GIVEN INFORMATION:
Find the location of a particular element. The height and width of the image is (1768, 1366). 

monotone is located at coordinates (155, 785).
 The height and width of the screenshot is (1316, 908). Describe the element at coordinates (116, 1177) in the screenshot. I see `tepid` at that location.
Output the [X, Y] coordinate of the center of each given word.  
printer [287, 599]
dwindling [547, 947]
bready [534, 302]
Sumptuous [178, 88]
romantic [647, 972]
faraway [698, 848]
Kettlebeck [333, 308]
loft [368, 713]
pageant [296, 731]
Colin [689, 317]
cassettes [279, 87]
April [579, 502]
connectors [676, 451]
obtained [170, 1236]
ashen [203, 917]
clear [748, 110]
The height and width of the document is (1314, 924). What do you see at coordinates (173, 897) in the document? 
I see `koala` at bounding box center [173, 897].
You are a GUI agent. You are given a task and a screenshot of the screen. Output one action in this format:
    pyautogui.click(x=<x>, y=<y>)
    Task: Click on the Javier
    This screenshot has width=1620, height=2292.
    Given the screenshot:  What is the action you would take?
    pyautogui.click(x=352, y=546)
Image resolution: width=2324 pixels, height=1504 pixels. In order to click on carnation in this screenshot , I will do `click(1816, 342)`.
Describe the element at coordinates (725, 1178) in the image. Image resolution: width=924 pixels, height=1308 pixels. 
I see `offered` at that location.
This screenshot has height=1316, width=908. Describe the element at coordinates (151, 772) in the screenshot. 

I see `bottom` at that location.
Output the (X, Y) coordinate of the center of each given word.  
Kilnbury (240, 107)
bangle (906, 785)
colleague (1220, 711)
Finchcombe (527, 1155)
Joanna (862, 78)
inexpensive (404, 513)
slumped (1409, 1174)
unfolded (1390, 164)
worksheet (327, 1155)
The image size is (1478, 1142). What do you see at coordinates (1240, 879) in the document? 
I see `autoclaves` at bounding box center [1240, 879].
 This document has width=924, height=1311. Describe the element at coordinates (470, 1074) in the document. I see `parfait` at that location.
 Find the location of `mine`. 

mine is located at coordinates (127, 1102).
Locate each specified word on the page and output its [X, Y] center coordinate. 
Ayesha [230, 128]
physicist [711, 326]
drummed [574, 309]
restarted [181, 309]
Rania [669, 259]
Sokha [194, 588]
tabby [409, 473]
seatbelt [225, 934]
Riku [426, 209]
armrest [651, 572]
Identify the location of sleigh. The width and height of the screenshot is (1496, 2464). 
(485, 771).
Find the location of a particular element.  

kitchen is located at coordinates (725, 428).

WRITTEN PROBLEM: Render every line above as a JSON list of strings, one string per line, omitting blank lines.

EXERCISE OUTPUT:
[
  "Find the location of a particular element. The height and width of the image is (1768, 1366). ",
  "monotone is located at coordinates (155, 785).",
  " The height and width of the screenshot is (1316, 908). Describe the element at coordinates (116, 1177) in the screenshot. I see `tepid` at that location.",
  "Output the [X, Y] coordinate of the center of each given word.  ",
  "printer [287, 599]",
  "dwindling [547, 947]",
  "bready [534, 302]",
  "Sumptuous [178, 88]",
  "romantic [647, 972]",
  "faraway [698, 848]",
  "Kettlebeck [333, 308]",
  "loft [368, 713]",
  "pageant [296, 731]",
  "Colin [689, 317]",
  "cassettes [279, 87]",
  "April [579, 502]",
  "connectors [676, 451]",
  "obtained [170, 1236]",
  "ashen [203, 917]",
  "clear [748, 110]",
  "The height and width of the document is (1314, 924). What do you see at coordinates (173, 897) in the document? ",
  "I see `koala` at bounding box center [173, 897].",
  "You are a GUI agent. You are given a task and a screenshot of the screen. Output one action in this format:",
  "    pyautogui.click(x=<x>, y=<y>)",
  "    Task: Click on the Javier",
  "    This screenshot has width=1620, height=2292.",
  "    Given the screenshot:  What is the action you would take?",
  "    pyautogui.click(x=352, y=546)",
  "Image resolution: width=2324 pixels, height=1504 pixels. In order to click on carnation in this screenshot , I will do `click(1816, 342)`.",
  "Describe the element at coordinates (725, 1178) in the image. Image resolution: width=924 pixels, height=1308 pixels. ",
  "I see `offered` at that location.",
  "This screenshot has height=1316, width=908. Describe the element at coordinates (151, 772) in the screenshot. ",
  "I see `bottom` at that location.",
  "Output the (X, Y) coordinate of the center of each given word.  ",
  "Kilnbury (240, 107)",
  "bangle (906, 785)",
  "colleague (1220, 711)",
  "Finchcombe (527, 1155)",
  "Joanna (862, 78)",
  "inexpensive (404, 513)",
  "slumped (1409, 1174)",
  "unfolded (1390, 164)",
  "worksheet (327, 1155)",
  "The image size is (1478, 1142). What do you see at coordinates (1240, 879) in the document? ",
  "I see `autoclaves` at bounding box center [1240, 879].",
  " This document has width=924, height=1311. Describe the element at coordinates (470, 1074) in the document. I see `parfait` at that location.",
  " Find the location of `mine`. ",
  "mine is located at coordinates (127, 1102).",
  "Locate each specified word on the page and output its [X, Y] center coordinate. ",
  "Ayesha [230, 128]",
  "physicist [711, 326]",
  "drummed [574, 309]",
  "restarted [181, 309]",
  "Rania [669, 259]",
  "Sokha [194, 588]",
  "tabby [409, 473]",
  "seatbelt [225, 934]",
  "Riku [426, 209]",
  "armrest [651, 572]",
  "Identify the location of sleigh. The width and height of the screenshot is (1496, 2464). ",
  "(485, 771).",
  "Find the location of a particular element.  ",
  "kitchen is located at coordinates (725, 428)."
]